● **TASK BRIEF**
Search the data for the string "degrees", and report each line where it is found.

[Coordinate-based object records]
......

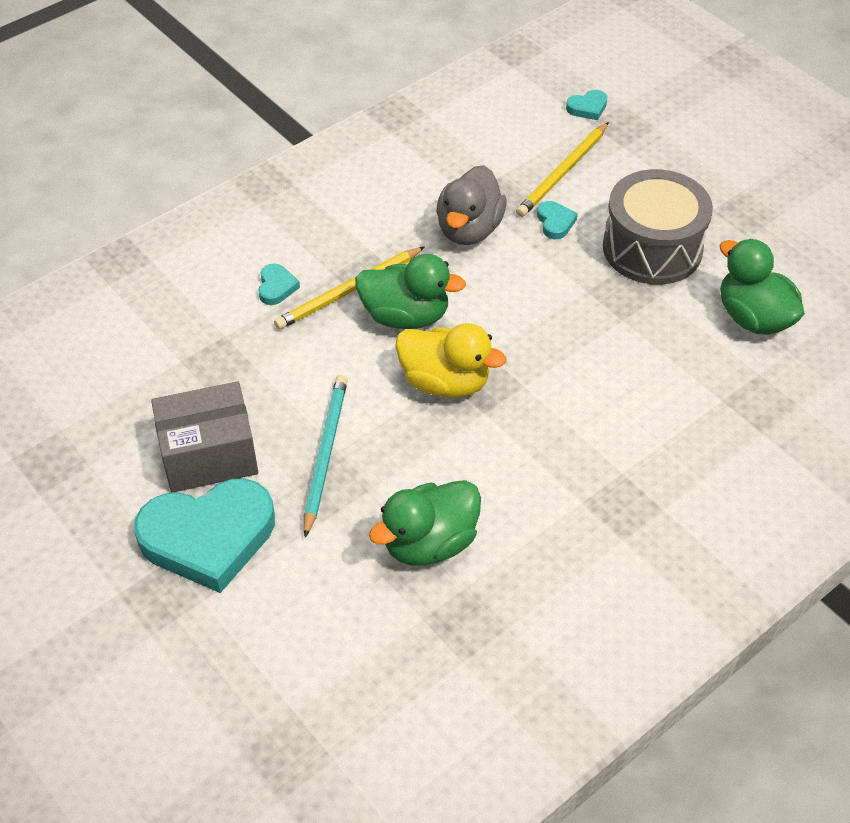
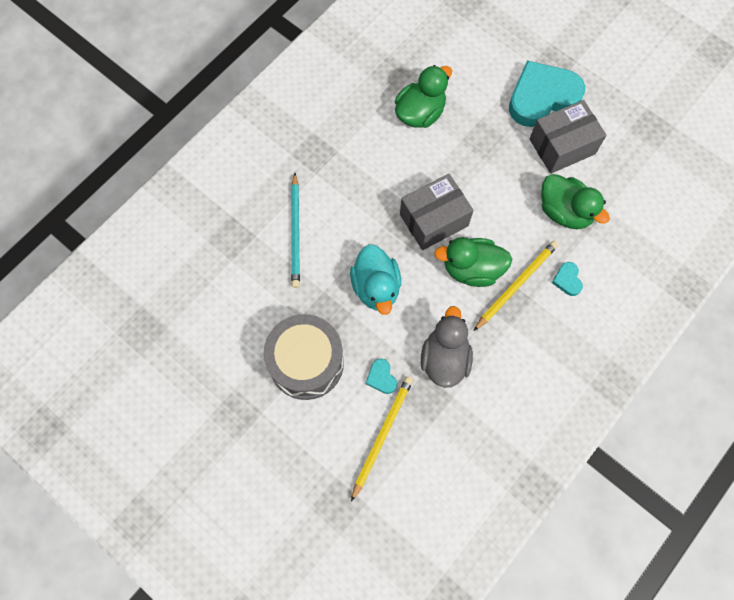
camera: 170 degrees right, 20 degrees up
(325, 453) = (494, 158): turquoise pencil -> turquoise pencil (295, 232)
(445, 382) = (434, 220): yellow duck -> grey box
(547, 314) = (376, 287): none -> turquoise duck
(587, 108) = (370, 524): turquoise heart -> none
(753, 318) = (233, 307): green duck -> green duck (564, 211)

......

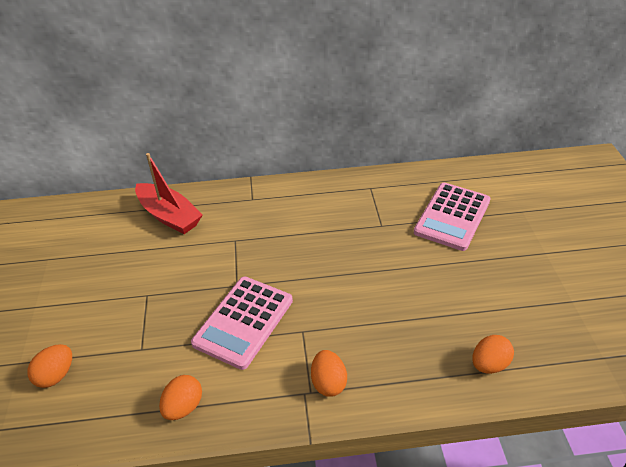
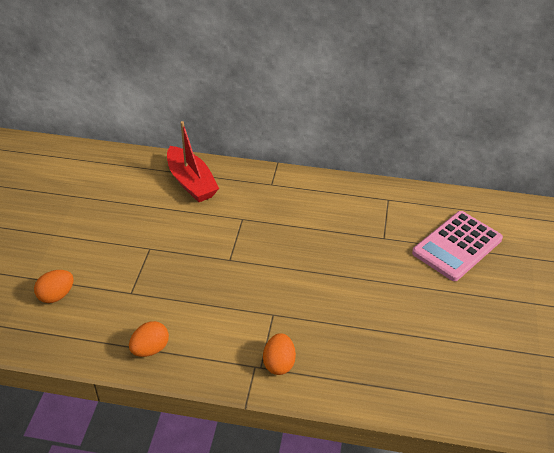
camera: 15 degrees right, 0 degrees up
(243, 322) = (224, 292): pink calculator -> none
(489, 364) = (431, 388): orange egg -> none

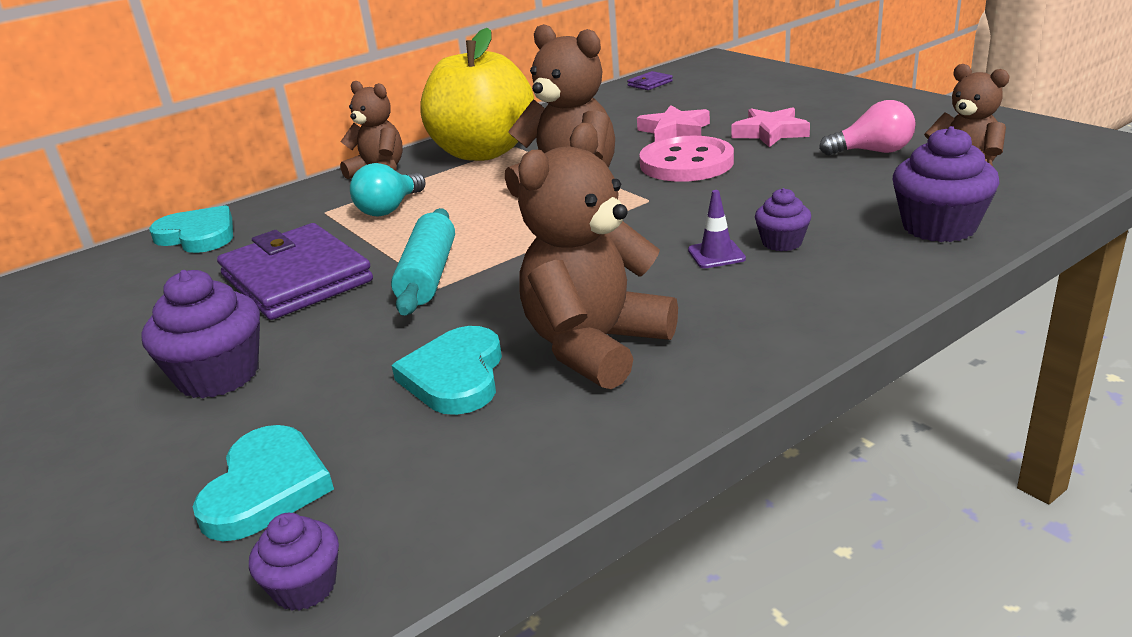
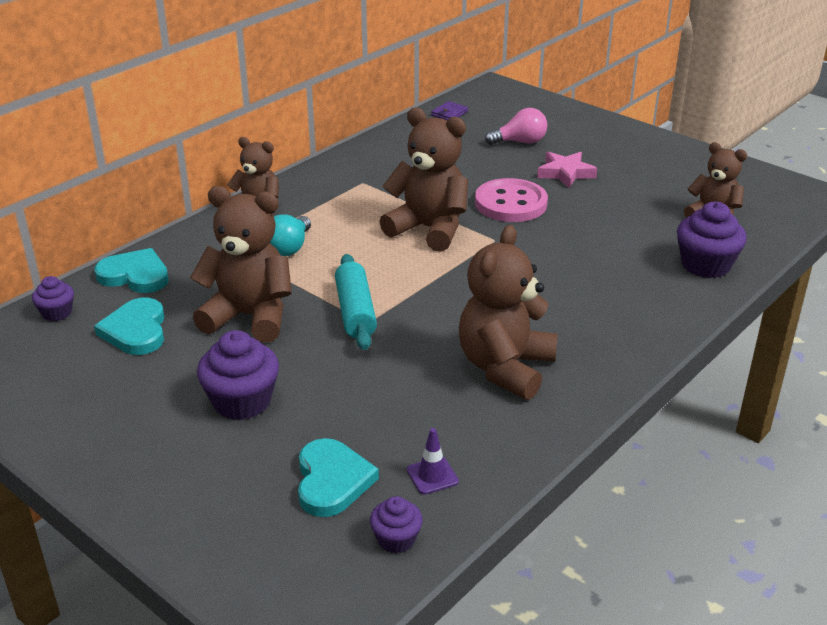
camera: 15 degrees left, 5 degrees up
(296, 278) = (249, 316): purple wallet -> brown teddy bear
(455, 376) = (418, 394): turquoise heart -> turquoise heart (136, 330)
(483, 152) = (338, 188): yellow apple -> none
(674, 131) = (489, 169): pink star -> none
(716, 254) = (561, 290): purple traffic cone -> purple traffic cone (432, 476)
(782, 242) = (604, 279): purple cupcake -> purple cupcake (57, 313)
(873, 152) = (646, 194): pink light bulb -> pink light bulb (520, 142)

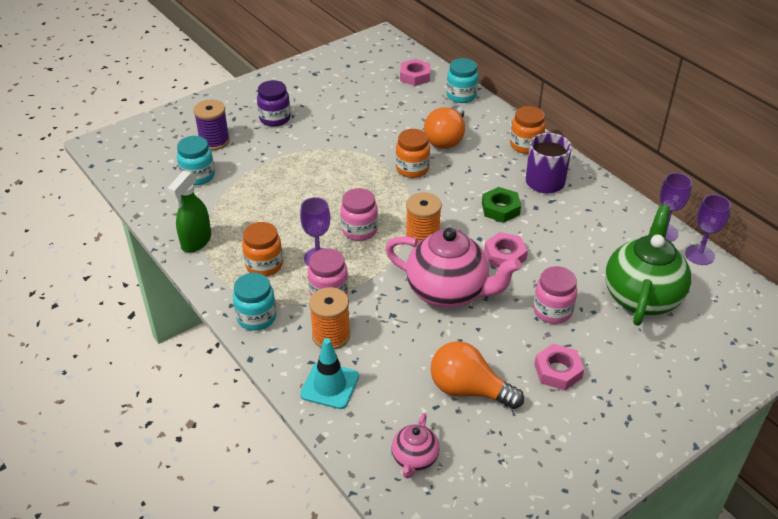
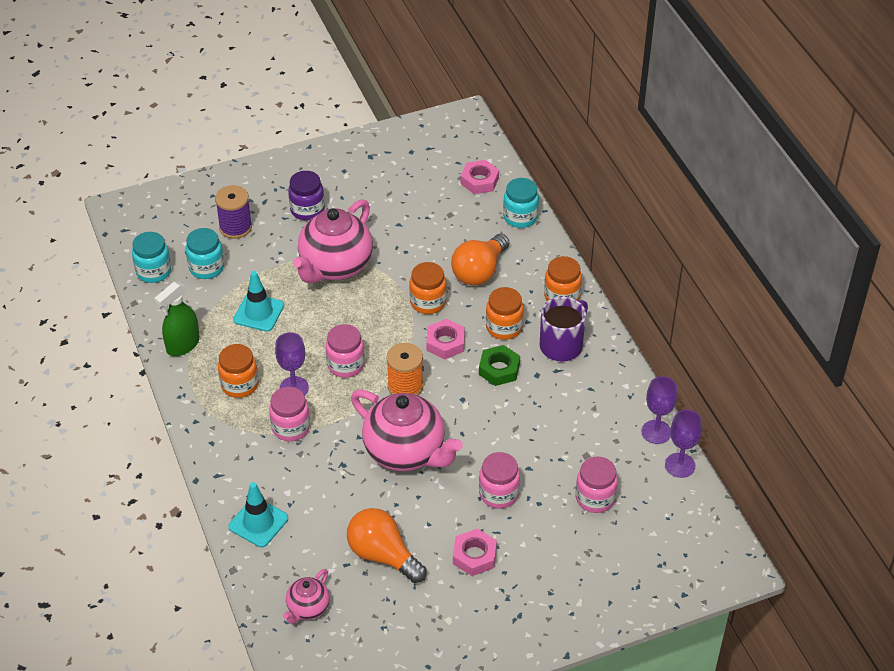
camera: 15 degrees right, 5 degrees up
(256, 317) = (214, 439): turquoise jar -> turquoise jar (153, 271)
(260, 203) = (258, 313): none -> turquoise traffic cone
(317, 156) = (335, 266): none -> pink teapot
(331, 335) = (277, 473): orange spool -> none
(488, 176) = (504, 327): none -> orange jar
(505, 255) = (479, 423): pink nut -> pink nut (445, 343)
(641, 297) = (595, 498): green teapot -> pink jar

......

● **RESULT OF THE TASK**
camera: 170 degrees right, 20 degrees up
camera: 15 degrees right, 0 degrees up
camera: 15 degrees left, 5 degrees up
camera: 15 degrees right, 5 degrees up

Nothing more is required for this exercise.